┌────────

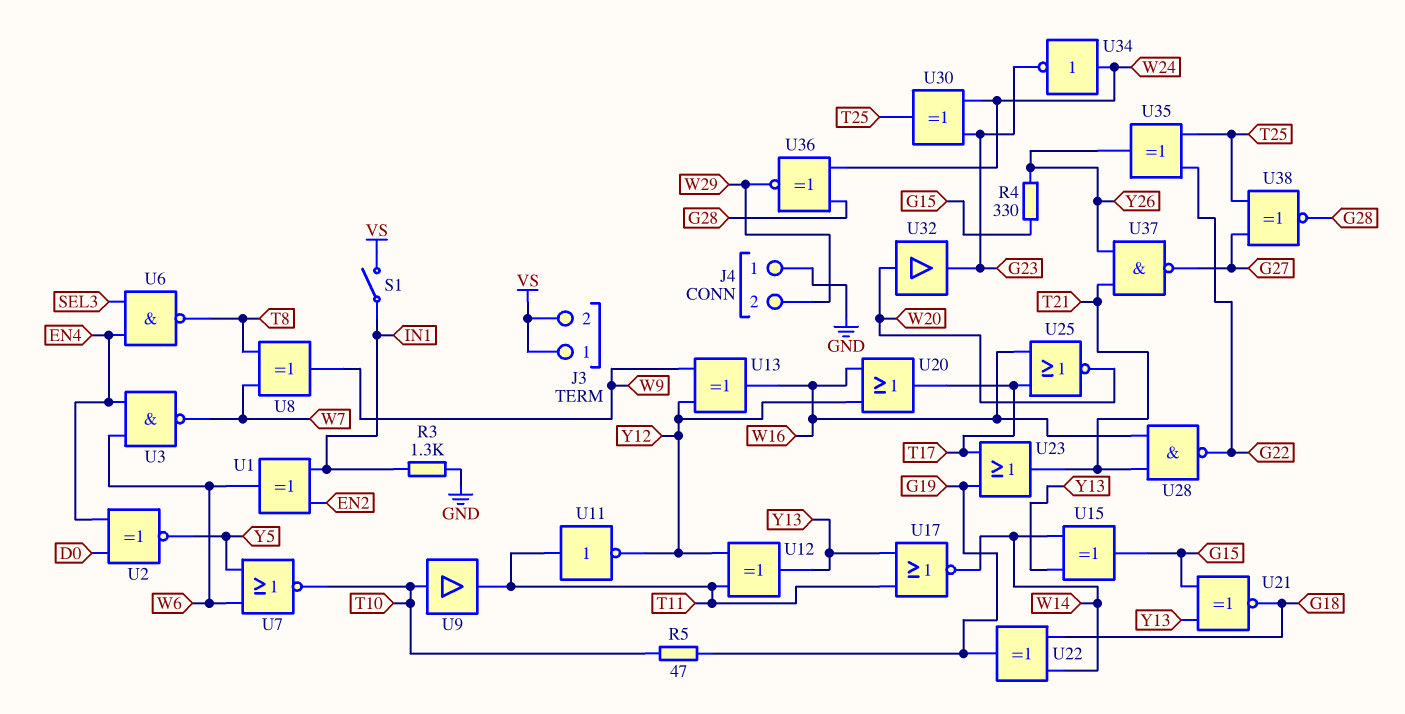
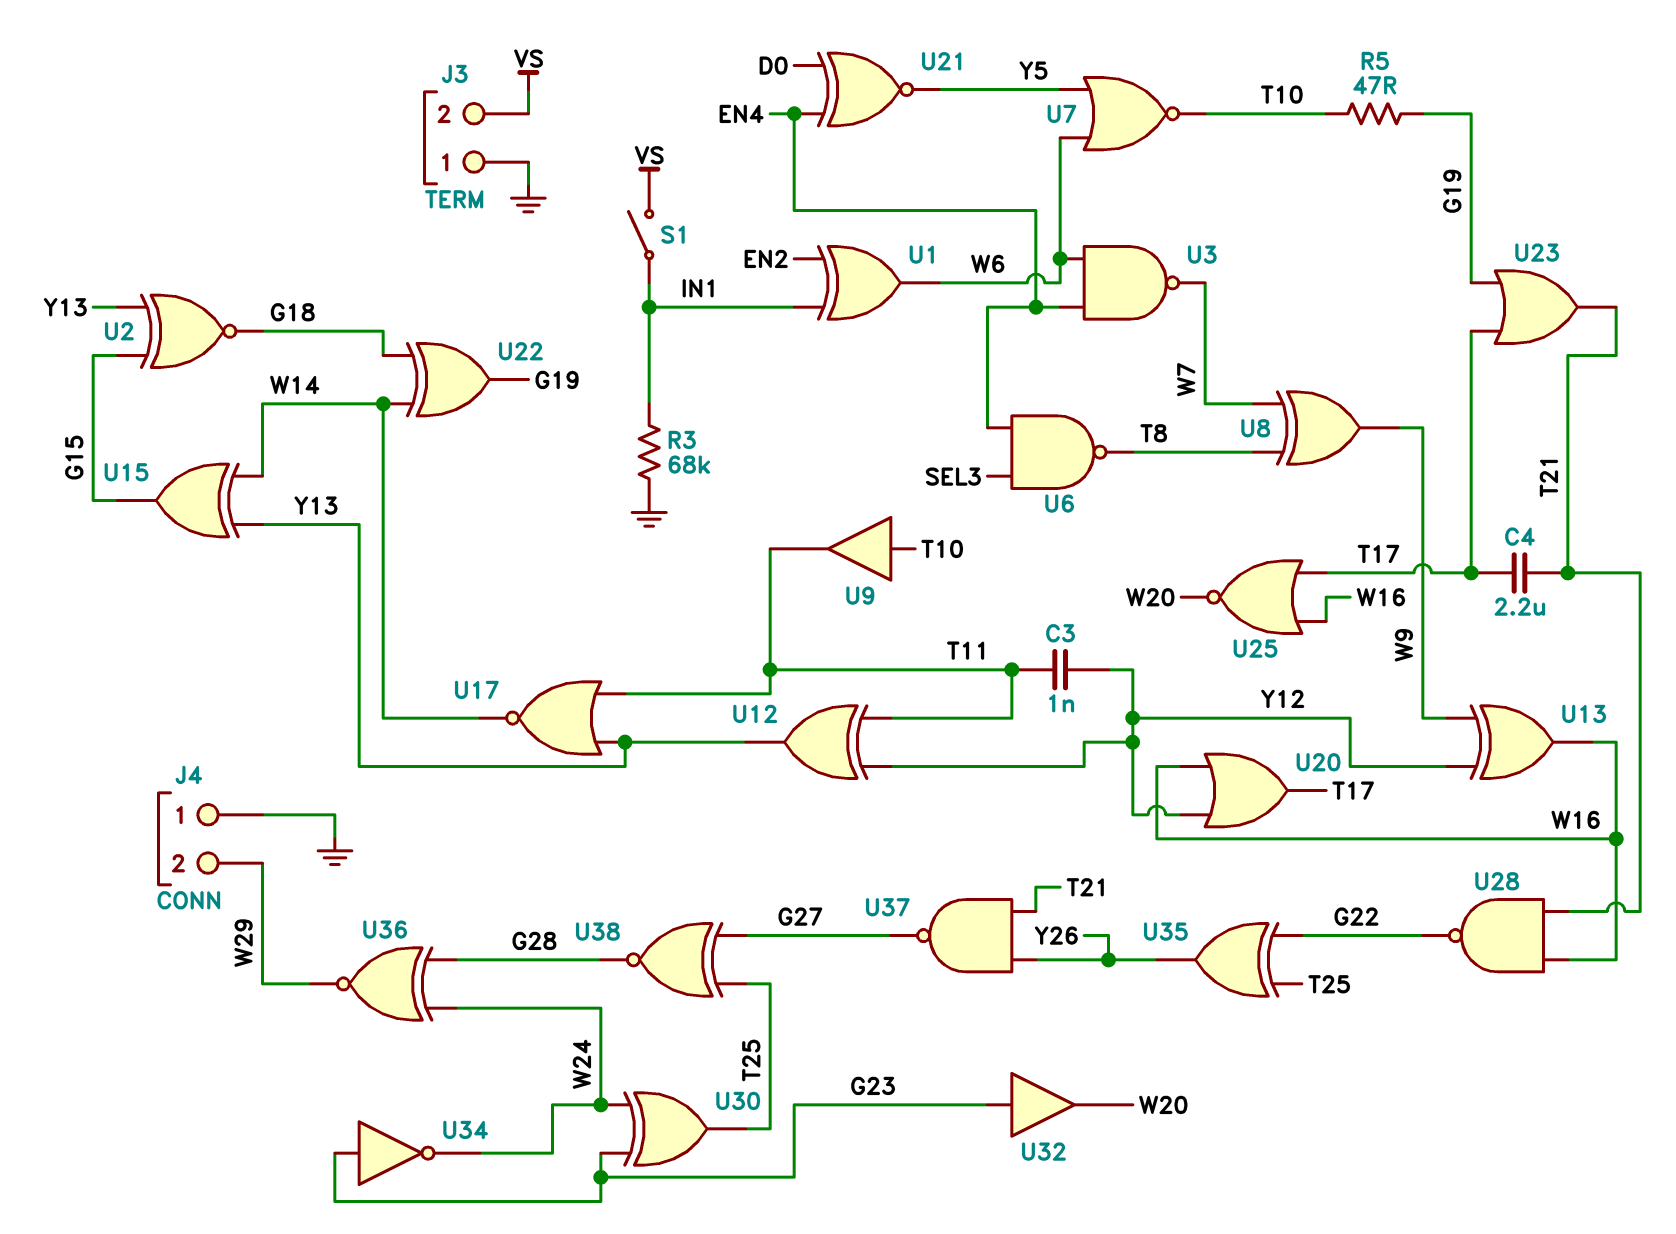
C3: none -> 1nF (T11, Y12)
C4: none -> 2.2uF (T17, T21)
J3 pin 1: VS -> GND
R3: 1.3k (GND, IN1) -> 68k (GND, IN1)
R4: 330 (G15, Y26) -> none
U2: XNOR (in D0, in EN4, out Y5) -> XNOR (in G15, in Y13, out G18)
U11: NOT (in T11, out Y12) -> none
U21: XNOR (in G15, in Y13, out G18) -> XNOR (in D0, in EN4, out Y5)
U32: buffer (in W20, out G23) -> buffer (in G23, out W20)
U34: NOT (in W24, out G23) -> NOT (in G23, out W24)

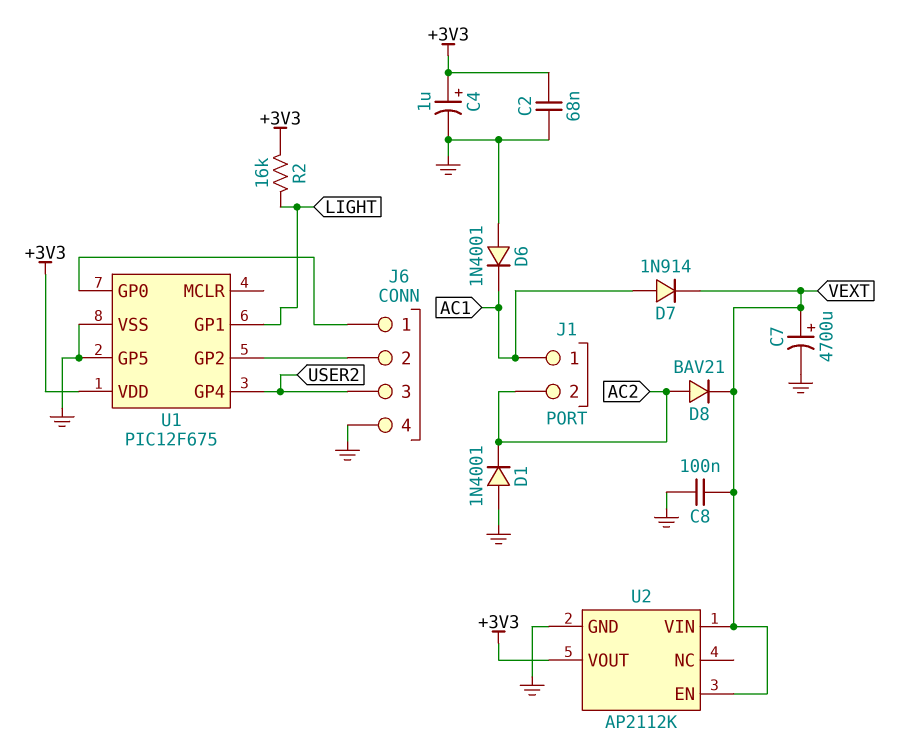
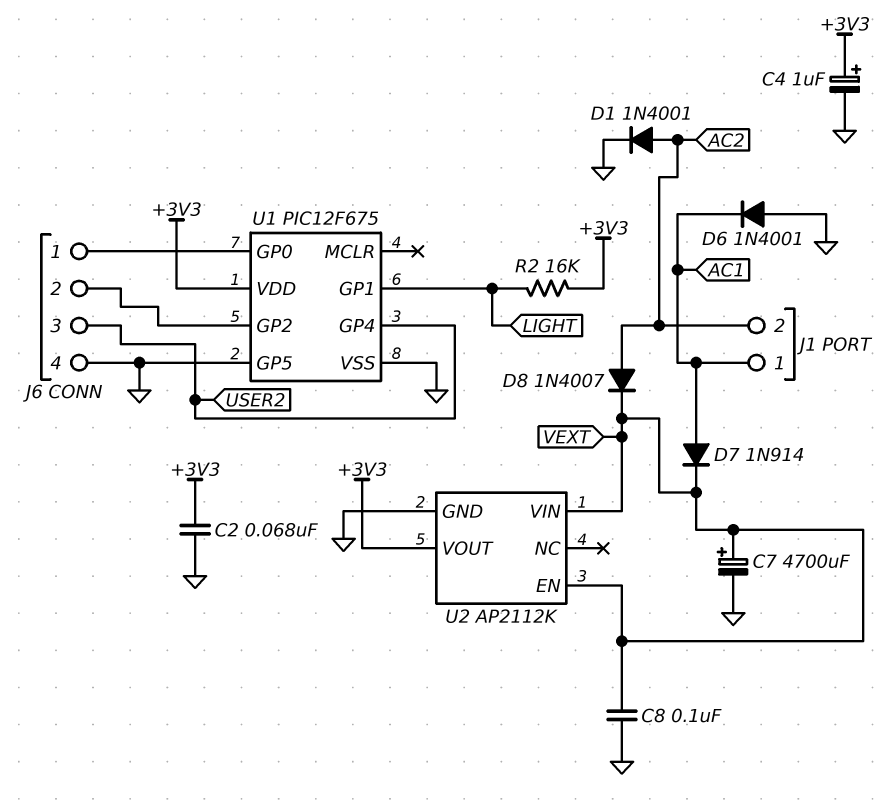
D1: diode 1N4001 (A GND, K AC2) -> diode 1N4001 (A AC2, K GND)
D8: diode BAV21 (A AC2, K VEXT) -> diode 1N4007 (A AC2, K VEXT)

└────────

REQUIRED ACTION
Every entry above, pictures excluded, needs to be duplicated exactly.

EXERCISE RESPONSE
C3: none -> 1nF (T11, Y12)
C4: none -> 2.2uF (T17, T21)
J3 pin 1: VS -> GND
R3: 1.3k (GND, IN1) -> 68k (GND, IN1)
R4: 330 (G15, Y26) -> none
U2: XNOR (in D0, in EN4, out Y5) -> XNOR (in G15, in Y13, out G18)
U11: NOT (in T11, out Y12) -> none
U21: XNOR (in G15, in Y13, out G18) -> XNOR (in D0, in EN4, out Y5)
U32: buffer (in W20, out G23) -> buffer (in G23, out W20)
U34: NOT (in W24, out G23) -> NOT (in G23, out W24)

D1: diode 1N4001 (A GND, K AC2) -> diode 1N4001 (A AC2, K GND)
D8: diode BAV21 (A AC2, K VEXT) -> diode 1N4007 (A AC2, K VEXT)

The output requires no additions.